--- Exercise material ---
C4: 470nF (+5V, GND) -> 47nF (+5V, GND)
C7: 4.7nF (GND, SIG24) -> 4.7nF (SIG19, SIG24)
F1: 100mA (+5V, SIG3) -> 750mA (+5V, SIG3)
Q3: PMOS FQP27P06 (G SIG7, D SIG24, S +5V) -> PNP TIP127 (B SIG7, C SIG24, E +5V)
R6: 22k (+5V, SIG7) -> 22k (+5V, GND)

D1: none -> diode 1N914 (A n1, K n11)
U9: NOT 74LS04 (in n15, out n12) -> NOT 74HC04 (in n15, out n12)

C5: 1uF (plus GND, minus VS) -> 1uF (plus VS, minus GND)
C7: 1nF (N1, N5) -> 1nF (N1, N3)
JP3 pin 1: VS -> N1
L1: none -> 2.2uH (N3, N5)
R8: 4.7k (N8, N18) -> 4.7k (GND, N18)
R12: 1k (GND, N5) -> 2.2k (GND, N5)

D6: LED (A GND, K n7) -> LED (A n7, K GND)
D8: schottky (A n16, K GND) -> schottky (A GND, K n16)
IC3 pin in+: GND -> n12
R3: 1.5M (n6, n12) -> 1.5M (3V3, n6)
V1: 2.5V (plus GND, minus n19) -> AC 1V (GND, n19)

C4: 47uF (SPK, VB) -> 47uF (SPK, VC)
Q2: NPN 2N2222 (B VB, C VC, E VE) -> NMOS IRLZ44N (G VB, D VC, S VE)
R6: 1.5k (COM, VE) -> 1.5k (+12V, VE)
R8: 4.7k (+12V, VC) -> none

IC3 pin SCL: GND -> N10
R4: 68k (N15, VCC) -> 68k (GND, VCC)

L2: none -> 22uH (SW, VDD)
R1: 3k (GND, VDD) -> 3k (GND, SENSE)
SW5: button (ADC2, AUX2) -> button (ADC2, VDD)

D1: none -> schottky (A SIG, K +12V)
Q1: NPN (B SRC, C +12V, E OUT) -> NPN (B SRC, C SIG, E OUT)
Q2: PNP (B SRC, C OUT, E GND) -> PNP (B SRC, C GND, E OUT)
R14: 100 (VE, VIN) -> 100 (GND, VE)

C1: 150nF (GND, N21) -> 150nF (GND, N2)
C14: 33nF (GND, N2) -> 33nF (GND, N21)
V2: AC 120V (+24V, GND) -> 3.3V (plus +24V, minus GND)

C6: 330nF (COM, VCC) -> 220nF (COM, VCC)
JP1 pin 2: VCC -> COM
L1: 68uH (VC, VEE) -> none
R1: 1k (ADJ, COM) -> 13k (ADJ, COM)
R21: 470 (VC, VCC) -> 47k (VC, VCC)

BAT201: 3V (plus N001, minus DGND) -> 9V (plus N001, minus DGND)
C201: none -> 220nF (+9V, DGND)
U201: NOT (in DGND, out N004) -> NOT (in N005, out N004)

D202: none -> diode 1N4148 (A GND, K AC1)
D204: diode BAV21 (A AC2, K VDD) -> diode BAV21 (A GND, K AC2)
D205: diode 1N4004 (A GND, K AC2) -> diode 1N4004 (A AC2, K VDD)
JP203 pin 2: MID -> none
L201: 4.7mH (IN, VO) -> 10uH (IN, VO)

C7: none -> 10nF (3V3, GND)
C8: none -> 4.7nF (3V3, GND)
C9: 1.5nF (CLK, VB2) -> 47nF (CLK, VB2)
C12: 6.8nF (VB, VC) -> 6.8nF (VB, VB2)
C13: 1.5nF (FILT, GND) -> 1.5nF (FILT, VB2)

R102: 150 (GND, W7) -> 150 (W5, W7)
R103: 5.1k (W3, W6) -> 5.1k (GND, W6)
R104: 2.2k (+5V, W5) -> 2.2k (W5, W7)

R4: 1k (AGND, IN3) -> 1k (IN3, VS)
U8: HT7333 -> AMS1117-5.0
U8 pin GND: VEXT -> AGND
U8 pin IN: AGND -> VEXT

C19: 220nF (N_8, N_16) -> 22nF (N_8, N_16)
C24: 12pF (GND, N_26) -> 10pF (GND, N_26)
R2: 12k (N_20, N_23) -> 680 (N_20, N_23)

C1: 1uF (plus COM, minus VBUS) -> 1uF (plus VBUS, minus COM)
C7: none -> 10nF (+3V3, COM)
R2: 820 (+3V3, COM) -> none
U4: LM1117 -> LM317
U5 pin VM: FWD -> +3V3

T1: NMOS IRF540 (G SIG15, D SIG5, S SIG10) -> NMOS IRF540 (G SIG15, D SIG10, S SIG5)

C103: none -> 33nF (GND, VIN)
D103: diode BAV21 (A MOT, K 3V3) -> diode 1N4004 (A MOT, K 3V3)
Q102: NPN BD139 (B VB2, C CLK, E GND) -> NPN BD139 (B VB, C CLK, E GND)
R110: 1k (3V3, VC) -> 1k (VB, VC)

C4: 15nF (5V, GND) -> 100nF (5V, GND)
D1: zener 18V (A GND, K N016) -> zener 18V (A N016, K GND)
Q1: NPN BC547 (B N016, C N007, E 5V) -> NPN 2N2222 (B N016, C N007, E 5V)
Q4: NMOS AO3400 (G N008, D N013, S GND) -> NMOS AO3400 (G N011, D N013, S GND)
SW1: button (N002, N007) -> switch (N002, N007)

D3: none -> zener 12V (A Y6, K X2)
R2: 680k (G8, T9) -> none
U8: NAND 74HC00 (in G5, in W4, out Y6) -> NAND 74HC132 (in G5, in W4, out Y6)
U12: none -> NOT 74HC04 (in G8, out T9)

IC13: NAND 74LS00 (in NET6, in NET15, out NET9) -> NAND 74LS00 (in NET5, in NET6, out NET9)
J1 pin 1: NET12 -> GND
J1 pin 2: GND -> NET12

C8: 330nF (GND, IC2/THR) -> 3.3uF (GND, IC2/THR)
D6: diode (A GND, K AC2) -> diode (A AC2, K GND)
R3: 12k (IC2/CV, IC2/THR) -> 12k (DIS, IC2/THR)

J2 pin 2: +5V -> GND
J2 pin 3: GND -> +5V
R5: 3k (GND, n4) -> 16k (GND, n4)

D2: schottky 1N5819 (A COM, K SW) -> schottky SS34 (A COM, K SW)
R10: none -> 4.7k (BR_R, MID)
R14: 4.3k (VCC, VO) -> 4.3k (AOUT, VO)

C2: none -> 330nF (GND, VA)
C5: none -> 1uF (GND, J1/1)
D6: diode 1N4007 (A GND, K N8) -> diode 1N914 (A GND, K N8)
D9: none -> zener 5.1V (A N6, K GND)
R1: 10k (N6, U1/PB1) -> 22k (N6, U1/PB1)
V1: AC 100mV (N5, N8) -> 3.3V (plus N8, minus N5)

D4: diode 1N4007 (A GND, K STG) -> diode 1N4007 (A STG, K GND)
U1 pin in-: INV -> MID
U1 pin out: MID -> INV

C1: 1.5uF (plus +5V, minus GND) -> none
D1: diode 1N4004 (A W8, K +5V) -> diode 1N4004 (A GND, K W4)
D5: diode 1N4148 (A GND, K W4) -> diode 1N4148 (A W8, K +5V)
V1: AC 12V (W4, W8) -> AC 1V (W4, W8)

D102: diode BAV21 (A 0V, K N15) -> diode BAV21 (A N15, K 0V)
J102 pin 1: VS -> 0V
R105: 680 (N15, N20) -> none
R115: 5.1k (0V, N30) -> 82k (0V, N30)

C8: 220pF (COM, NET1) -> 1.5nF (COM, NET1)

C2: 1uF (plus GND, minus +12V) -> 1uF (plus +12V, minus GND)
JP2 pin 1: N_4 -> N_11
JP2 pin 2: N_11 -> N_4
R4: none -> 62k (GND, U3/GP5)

--- Work task ---
Print the material above verbatim, first line through the line containing "Q2: NPN 2N2222", both included.

--- Solution for this exercise ---
C4: 470nF (+5V, GND) -> 47nF (+5V, GND)
C7: 4.7nF (GND, SIG24) -> 4.7nF (SIG19, SIG24)
F1: 100mA (+5V, SIG3) -> 750mA (+5V, SIG3)
Q3: PMOS FQP27P06 (G SIG7, D SIG24, S +5V) -> PNP TIP127 (B SIG7, C SIG24, E +5V)
R6: 22k (+5V, SIG7) -> 22k (+5V, GND)

D1: none -> diode 1N914 (A n1, K n11)
U9: NOT 74LS04 (in n15, out n12) -> NOT 74HC04 (in n15, out n12)

C5: 1uF (plus GND, minus VS) -> 1uF (plus VS, minus GND)
C7: 1nF (N1, N5) -> 1nF (N1, N3)
JP3 pin 1: VS -> N1
L1: none -> 2.2uH (N3, N5)
R8: 4.7k (N8, N18) -> 4.7k (GND, N18)
R12: 1k (GND, N5) -> 2.2k (GND, N5)

D6: LED (A GND, K n7) -> LED (A n7, K GND)
D8: schottky (A n16, K GND) -> schottky (A GND, K n16)
IC3 pin in+: GND -> n12
R3: 1.5M (n6, n12) -> 1.5M (3V3, n6)
V1: 2.5V (plus GND, minus n19) -> AC 1V (GND, n19)

C4: 47uF (SPK, VB) -> 47uF (SPK, VC)
Q2: NPN 2N2222 (B VB, C VC, E VE) -> NMOS IRLZ44N (G VB, D VC, S VE)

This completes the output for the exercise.